Shape state transition data
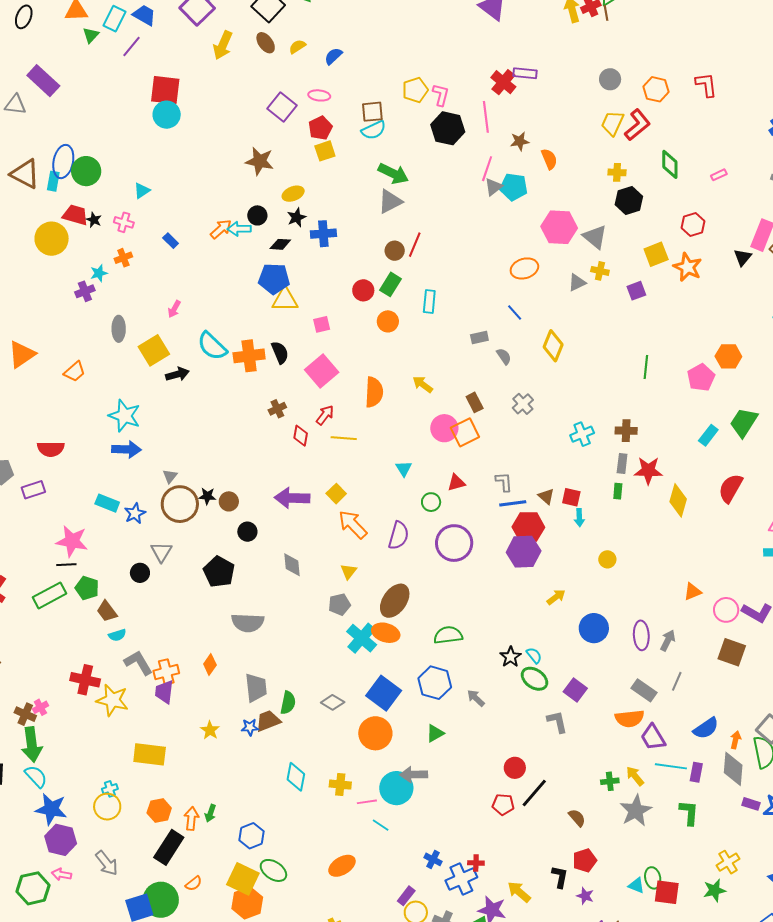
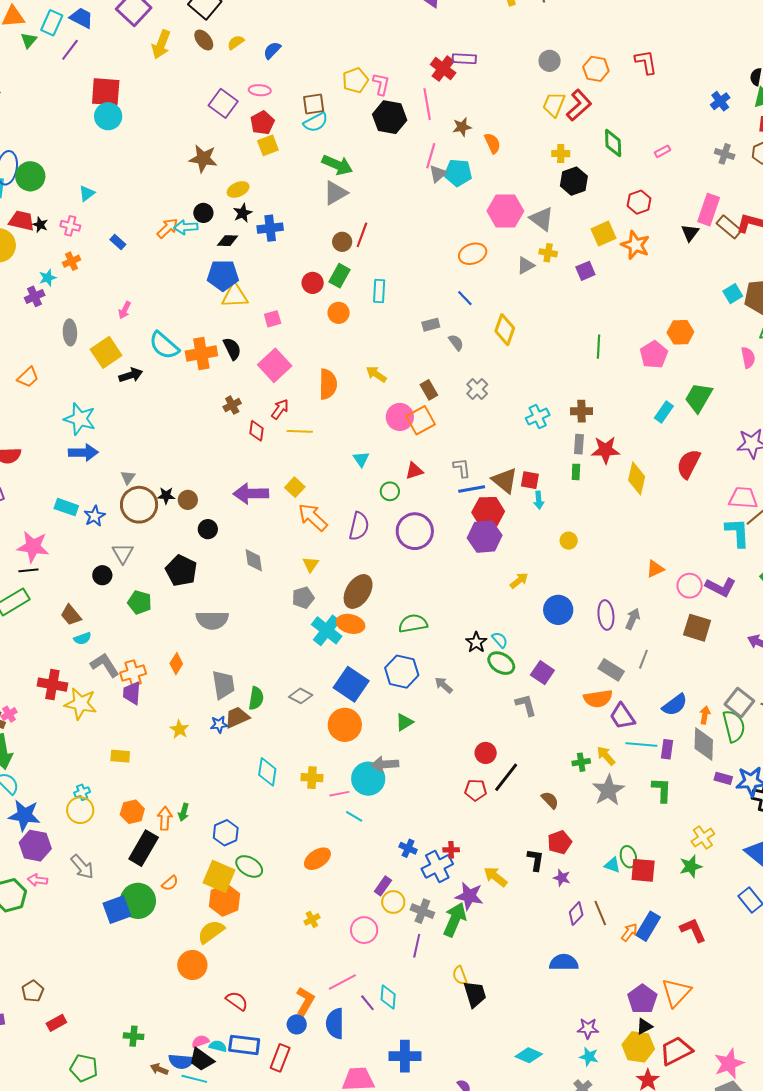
brown triangle: (546, 496) -> (505, 480), size x1.6
green pentagon: (87, 588) -> (140, 602), moved
yellow rectangle: (150, 754) -> (120, 756), size x0.6

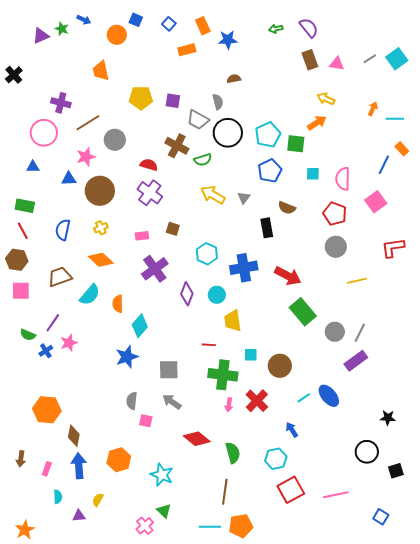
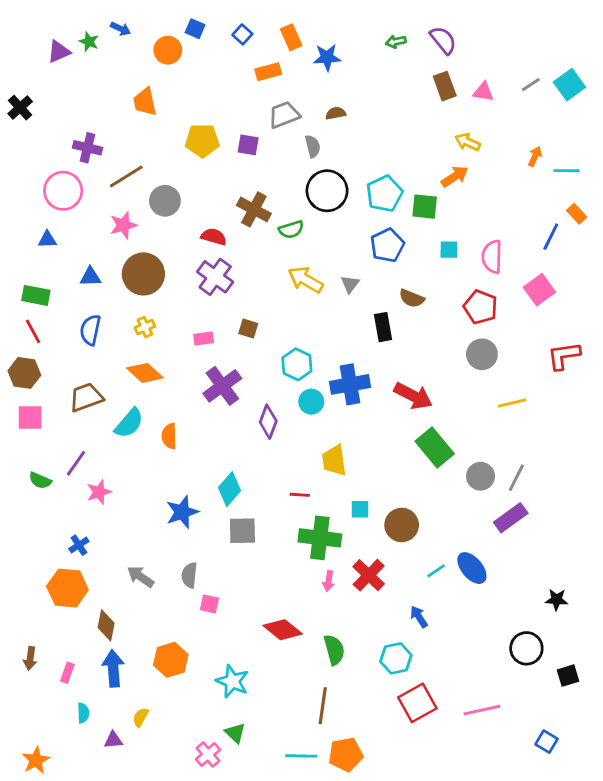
gray trapezoid: (198, 120) -> (284, 115), moved, turned 130
blue triangle: (69, 179) -> (90, 277), moved
cyan circle: (217, 295) -> (311, 402), moved
cyan diamond: (140, 326) -> (230, 489), moved
blue cross: (46, 351) -> (79, 545), moved
gray arrow: (172, 402) -> (141, 577), moved

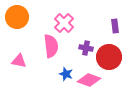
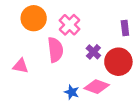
orange circle: (17, 17) -> (34, 18), moved
purple cross: (86, 48) -> (93, 52), turned 32
blue star: (66, 74) -> (72, 92), moved

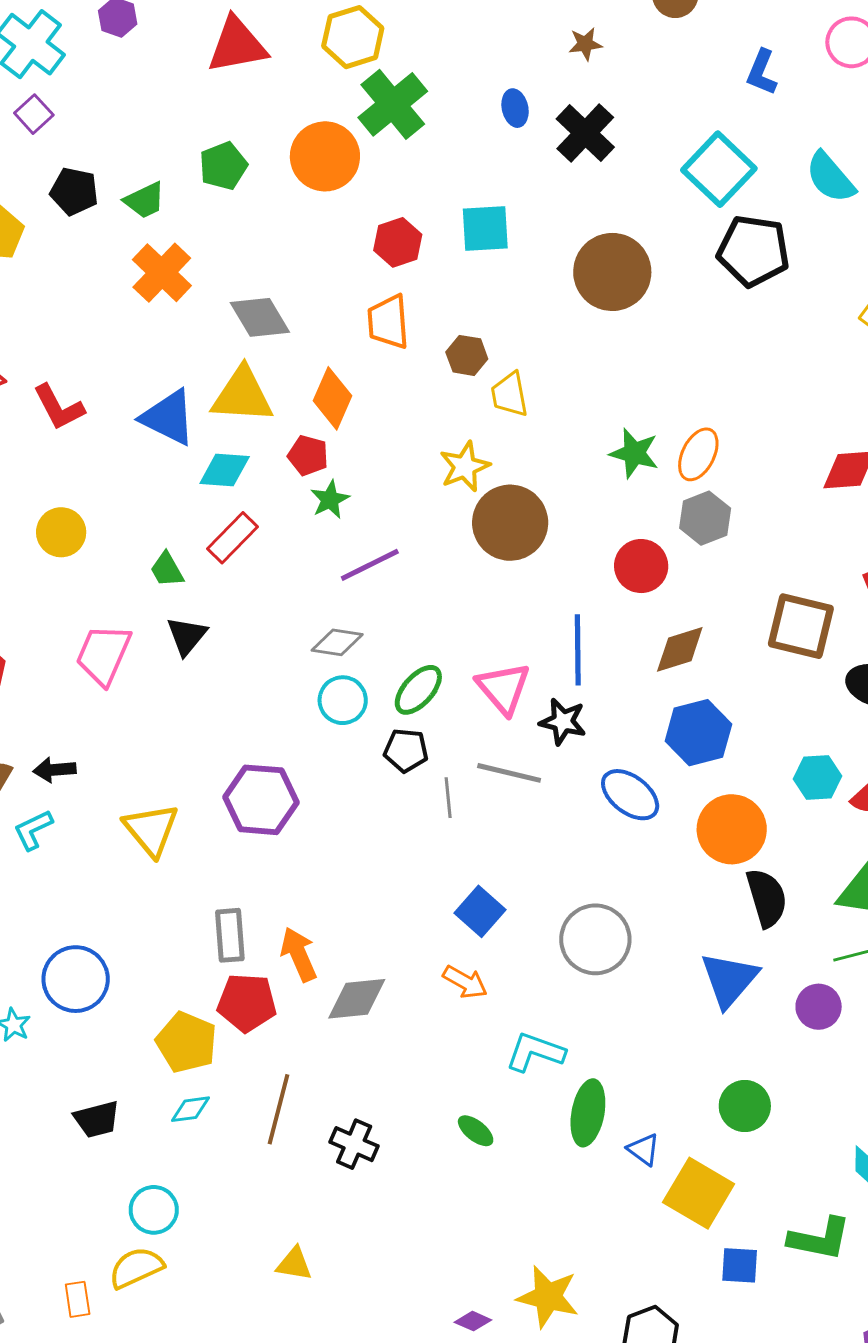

* Your instructions: Which lines of the data include "gray"? Copy each of them.

* Result:
gray trapezoid: (198, 120) -> (284, 115), moved, turned 130
gray arrow: (172, 402) -> (141, 577), moved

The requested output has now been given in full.